■ **Exercise data**
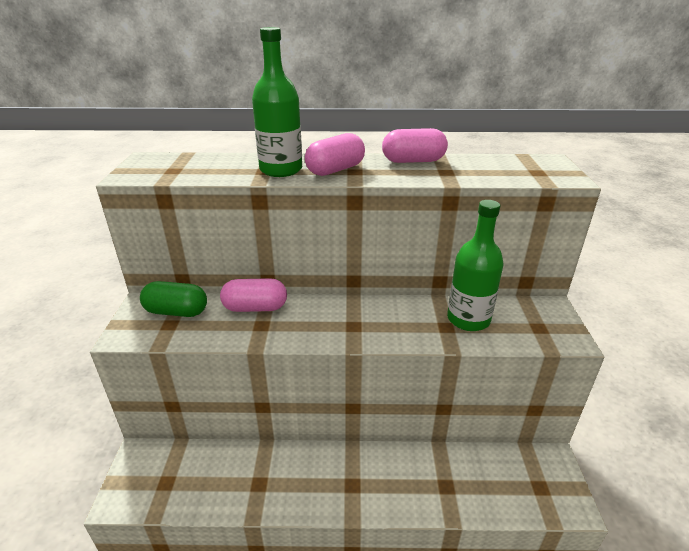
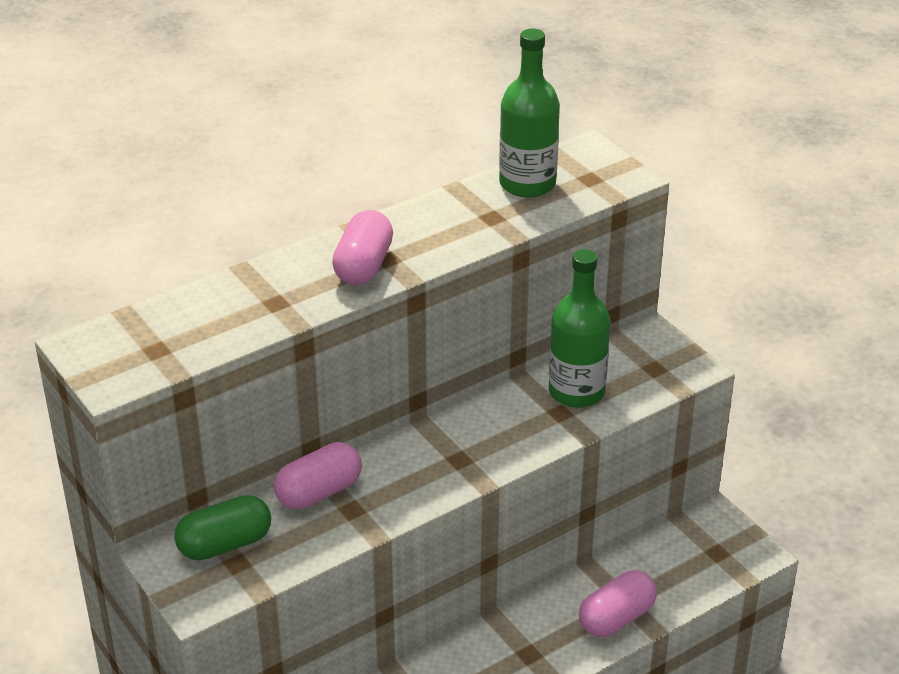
camera: 35 degrees left, 5 degrees up
(281, 170) = (296, 293): green bottle -> green bottle (527, 184)
(413, 161) = (437, 212): pink capsule -> pink capsule (616, 618)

■ **Exercise objective**
Retype the lines of the material from the one containing "(281, 170) = (296, 293): green" through the last line, exactly, and give no other lines.

■ **Finished exercise**
(281, 170) = (296, 293): green bottle -> green bottle (527, 184)
(413, 161) = (437, 212): pink capsule -> pink capsule (616, 618)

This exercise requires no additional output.